[Image change detection data]

-- Opening Marker --

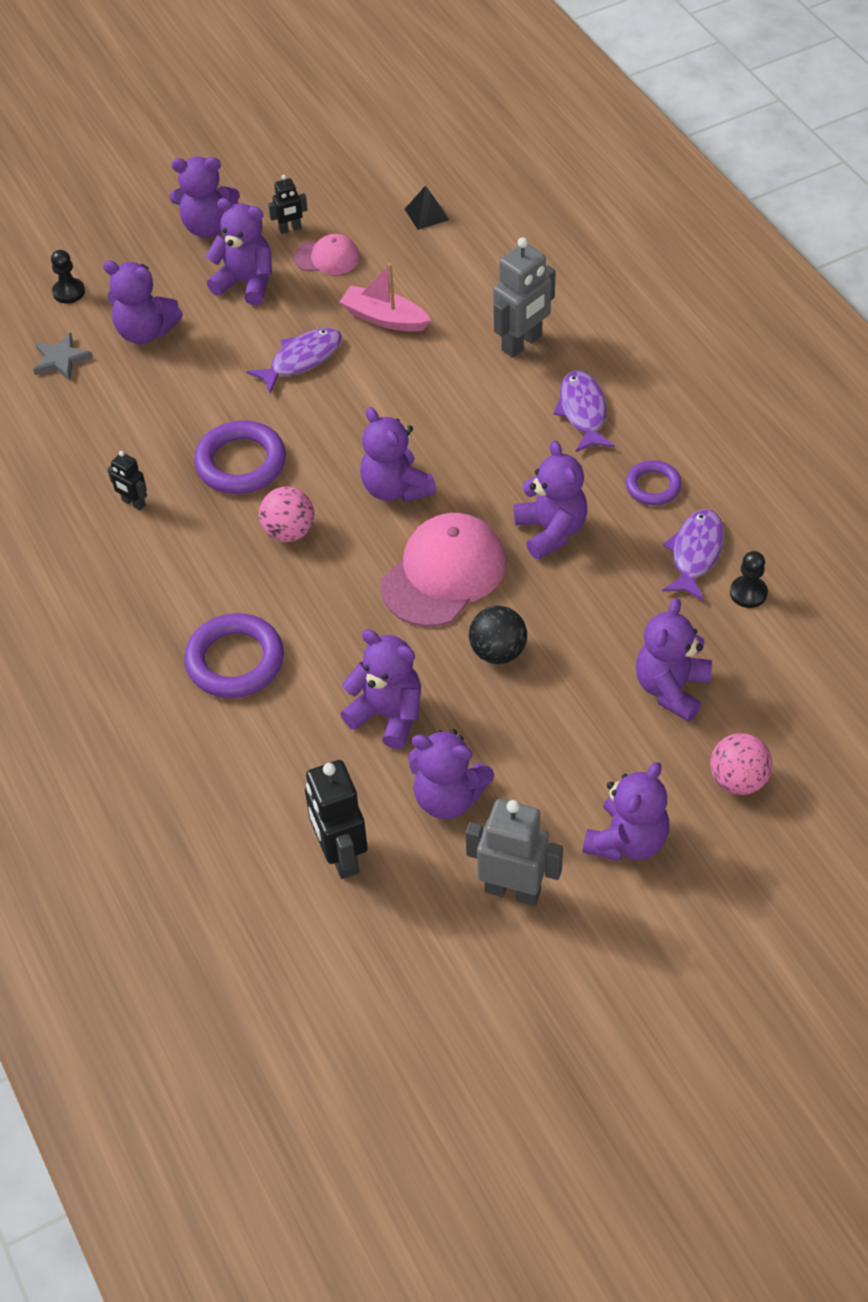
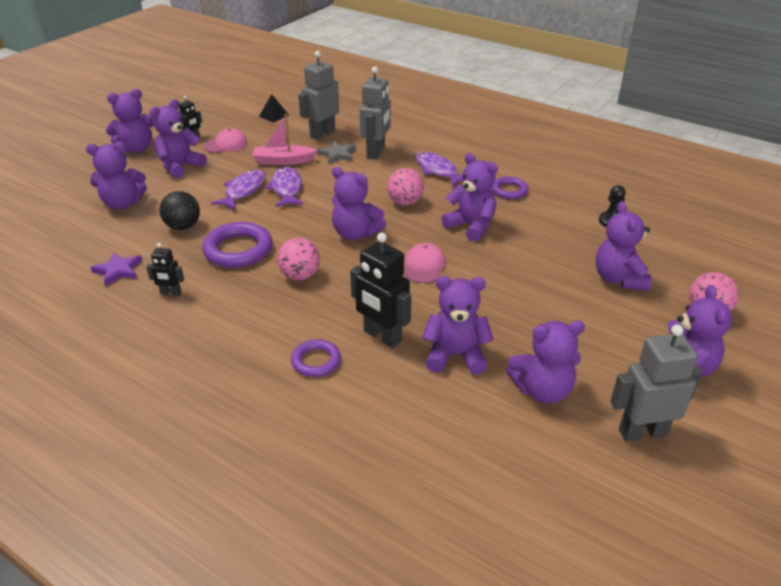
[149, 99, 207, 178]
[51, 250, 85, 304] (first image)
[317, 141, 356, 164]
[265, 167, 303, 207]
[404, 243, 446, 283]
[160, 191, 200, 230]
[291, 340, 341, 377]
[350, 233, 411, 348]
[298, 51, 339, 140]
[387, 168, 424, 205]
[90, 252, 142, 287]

-- Closing Marker --
-- Opening Marker --

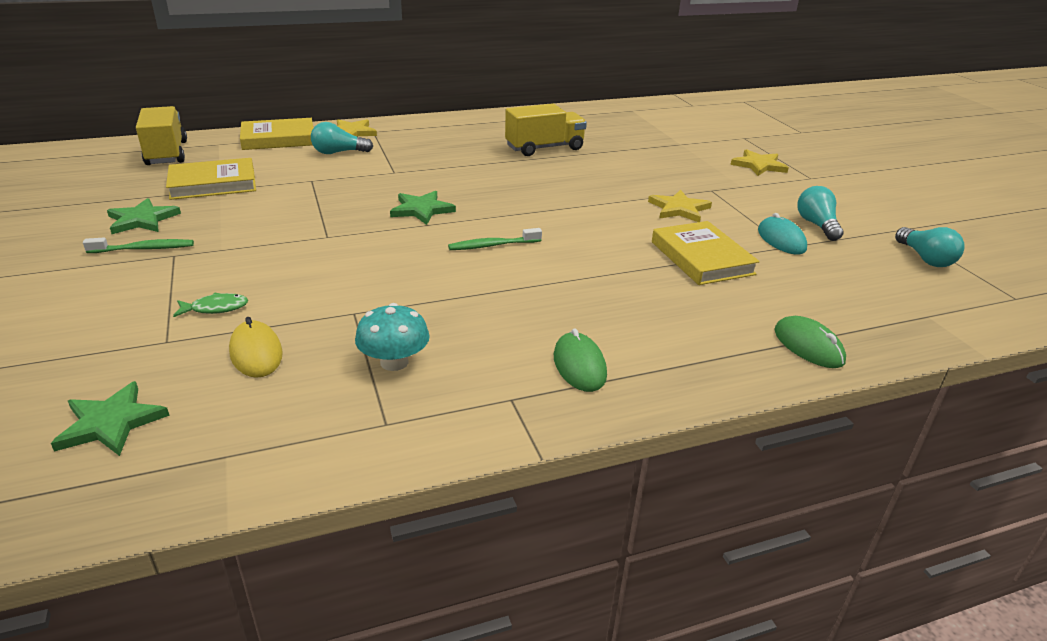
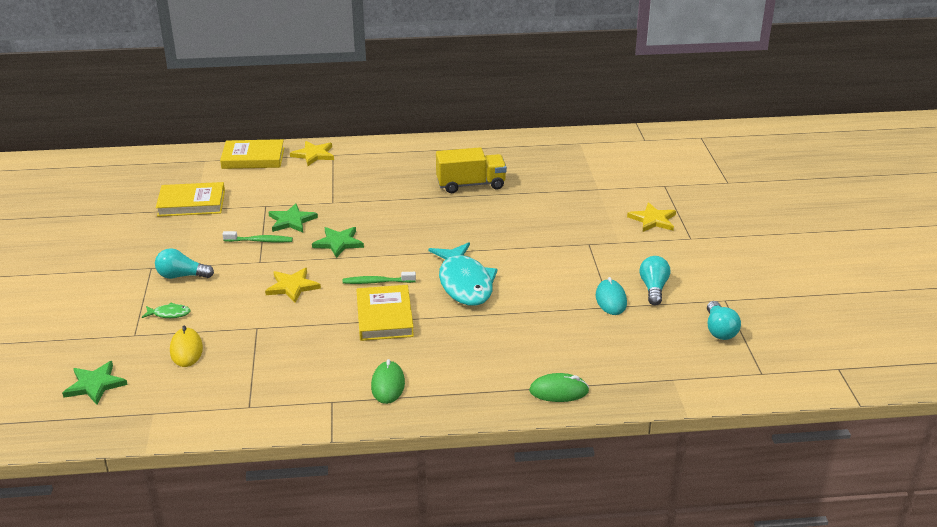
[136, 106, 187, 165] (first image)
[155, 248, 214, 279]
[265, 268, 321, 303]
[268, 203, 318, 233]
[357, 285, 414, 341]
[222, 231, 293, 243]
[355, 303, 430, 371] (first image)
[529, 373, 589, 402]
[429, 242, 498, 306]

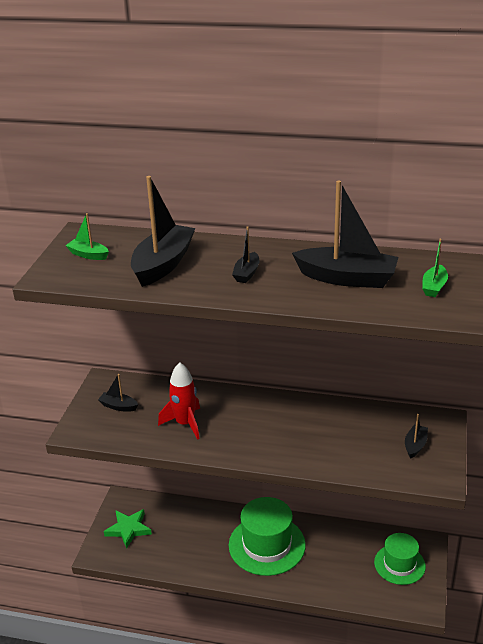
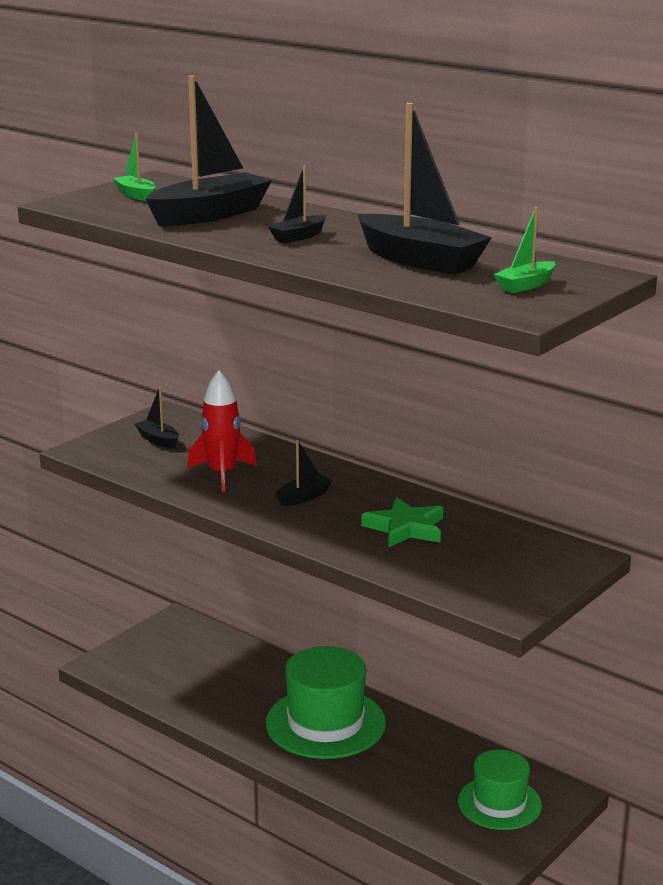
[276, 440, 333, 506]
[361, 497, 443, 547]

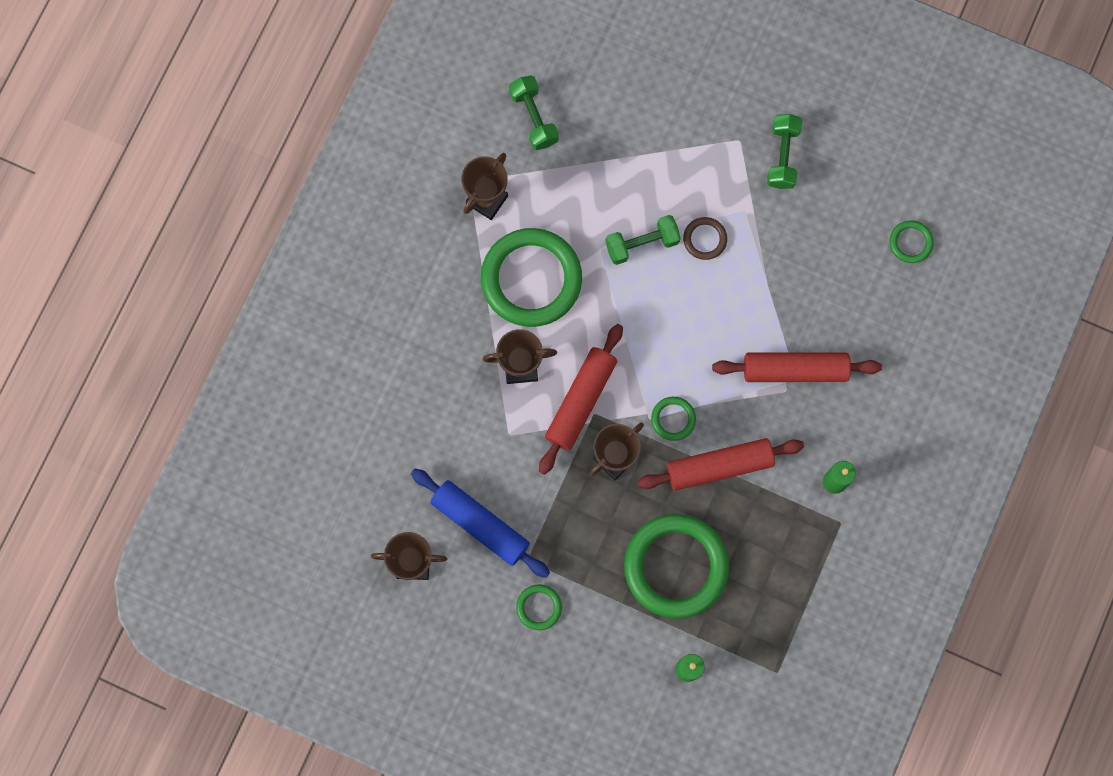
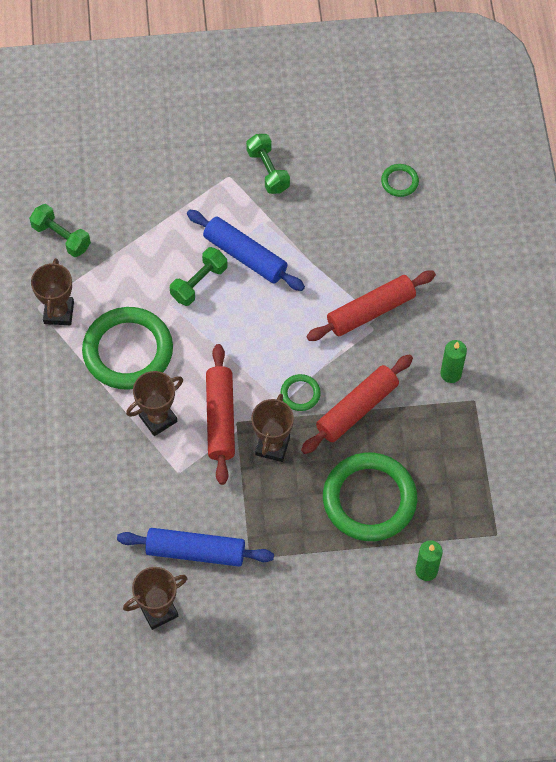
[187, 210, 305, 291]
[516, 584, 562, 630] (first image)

-- Closing Marker --

◆ WHAT THE TASK ASKS ◆
Which lines above run from the one containing "[149, 99, 207, 178]" to the one containing "[90, 252, 142, 287]"? Give them again exactly, both ends included.

◆ EXERCISE RESPONSE ◆
[149, 99, 207, 178]
[51, 250, 85, 304] (first image)
[317, 141, 356, 164]
[265, 167, 303, 207]
[404, 243, 446, 283]
[160, 191, 200, 230]
[291, 340, 341, 377]
[350, 233, 411, 348]
[298, 51, 339, 140]
[387, 168, 424, 205]
[90, 252, 142, 287]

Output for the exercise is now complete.